Every line from the one containing "(816, 336) = (623, 618): red rocket -> none" to the one containing "(689, 529) = (266, 293): grey" in the records below, both included, must be set down exactly, and no other line.

= = = = =

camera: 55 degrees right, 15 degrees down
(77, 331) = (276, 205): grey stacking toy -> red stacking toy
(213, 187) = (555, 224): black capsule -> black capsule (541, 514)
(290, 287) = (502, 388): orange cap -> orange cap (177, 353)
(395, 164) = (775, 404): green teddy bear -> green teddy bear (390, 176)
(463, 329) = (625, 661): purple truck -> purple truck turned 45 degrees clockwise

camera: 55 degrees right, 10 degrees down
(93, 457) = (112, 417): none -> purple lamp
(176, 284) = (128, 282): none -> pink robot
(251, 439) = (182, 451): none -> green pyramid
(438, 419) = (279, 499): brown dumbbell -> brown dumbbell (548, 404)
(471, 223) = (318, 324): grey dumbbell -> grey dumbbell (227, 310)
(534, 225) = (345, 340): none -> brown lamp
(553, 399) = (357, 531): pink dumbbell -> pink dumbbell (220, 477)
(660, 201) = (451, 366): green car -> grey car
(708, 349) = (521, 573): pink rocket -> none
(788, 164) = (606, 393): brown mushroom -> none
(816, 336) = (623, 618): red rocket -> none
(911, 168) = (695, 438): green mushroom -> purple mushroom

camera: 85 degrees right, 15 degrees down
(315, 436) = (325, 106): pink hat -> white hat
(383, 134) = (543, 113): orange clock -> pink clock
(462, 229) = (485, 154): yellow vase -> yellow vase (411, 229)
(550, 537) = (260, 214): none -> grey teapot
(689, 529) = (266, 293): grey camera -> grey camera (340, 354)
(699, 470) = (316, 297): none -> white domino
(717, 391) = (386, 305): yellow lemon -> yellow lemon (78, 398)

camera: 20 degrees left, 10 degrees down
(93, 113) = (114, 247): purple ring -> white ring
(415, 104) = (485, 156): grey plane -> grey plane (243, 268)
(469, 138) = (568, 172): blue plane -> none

= = = = =

» **Task result**:
(816, 336) = (623, 618): red rocket -> none
(911, 168) = (695, 438): green mushroom -> purple mushroom

camera: 85 degrees right, 15 degrees down
(315, 436) = (325, 106): pink hat -> white hat
(383, 134) = (543, 113): orange clock -> pink clock
(462, 229) = (485, 154): yellow vase -> yellow vase (411, 229)
(550, 537) = (260, 214): none -> grey teapot
(689, 529) = (266, 293): grey camera -> grey camera (340, 354)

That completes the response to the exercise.